§ **Dataset records**:
☆ ☆ ☆ ☆ ☆ ☆ ☆

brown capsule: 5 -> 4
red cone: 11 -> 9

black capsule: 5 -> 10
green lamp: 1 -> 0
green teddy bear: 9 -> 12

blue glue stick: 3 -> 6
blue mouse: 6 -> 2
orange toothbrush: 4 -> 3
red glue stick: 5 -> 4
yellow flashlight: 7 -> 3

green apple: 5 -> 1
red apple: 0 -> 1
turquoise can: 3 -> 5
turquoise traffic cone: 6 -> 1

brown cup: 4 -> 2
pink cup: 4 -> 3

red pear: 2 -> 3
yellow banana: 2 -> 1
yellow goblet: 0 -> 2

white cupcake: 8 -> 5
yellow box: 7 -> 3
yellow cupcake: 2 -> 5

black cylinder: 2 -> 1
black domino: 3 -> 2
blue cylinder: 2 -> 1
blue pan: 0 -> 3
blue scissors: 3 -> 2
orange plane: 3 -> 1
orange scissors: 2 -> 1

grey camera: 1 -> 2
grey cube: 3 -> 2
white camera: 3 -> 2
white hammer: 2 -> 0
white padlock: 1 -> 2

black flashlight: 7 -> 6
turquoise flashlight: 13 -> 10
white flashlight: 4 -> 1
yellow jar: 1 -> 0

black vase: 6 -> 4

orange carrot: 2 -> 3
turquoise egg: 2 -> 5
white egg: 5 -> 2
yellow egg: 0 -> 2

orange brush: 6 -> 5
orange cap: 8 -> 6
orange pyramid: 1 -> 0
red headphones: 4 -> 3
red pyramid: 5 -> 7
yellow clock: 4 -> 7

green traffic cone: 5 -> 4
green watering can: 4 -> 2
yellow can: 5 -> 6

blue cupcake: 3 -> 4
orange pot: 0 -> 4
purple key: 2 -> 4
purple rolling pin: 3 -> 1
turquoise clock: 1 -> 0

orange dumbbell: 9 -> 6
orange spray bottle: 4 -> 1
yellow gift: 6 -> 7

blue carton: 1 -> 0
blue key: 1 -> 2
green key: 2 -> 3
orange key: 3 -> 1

☆ ☆ ☆ ☆ ☆ ☆ ☆

§ **Exercise directions**:
Reproduce exactly the line containing "orange dumbbell: 9 -> 6" and every line after it through the end of the records above, and nothing else.

§ **Solution to the problem**:
orange dumbbell: 9 -> 6
orange spray bottle: 4 -> 1
yellow gift: 6 -> 7

blue carton: 1 -> 0
blue key: 1 -> 2
green key: 2 -> 3
orange key: 3 -> 1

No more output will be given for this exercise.